(Stored entries)

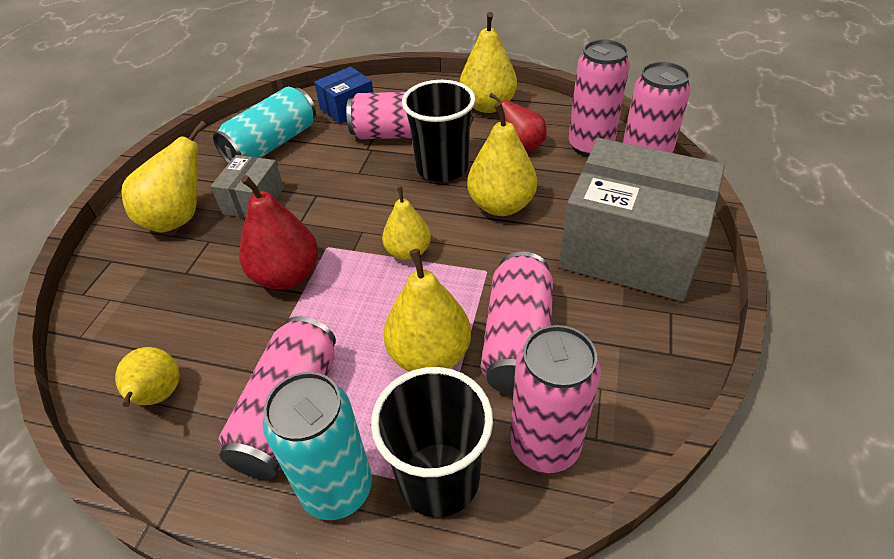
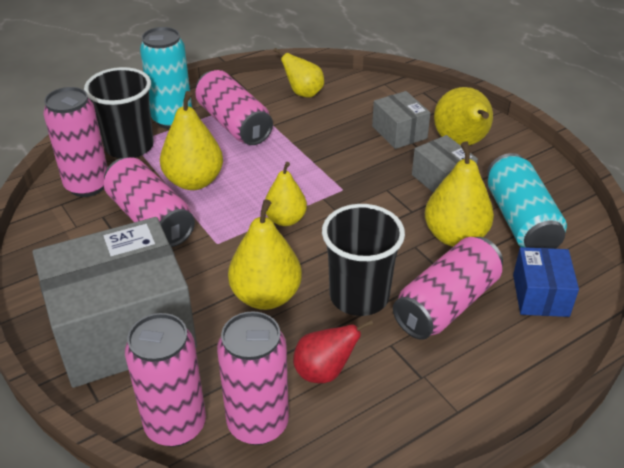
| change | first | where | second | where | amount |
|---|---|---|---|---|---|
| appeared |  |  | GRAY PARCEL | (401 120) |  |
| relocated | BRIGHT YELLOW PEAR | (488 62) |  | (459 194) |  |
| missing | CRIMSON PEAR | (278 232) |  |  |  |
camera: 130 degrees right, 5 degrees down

### [WHAT NEEDS TO BE DONE]
Reproduce every entry above in full and exactly, though not its pictures.

### [RESULT]
| change | first | where | second | where | amount |
|---|---|---|---|---|---|
| appeared |  |  | GRAY PARCEL | (401 120) |  |
| relocated | BRIGHT YELLOW PEAR | (488 62) |  | (459 194) |  |
| missing | CRIMSON PEAR | (278 232) |  |  |  |
camera: 130 degrees right, 5 degrees down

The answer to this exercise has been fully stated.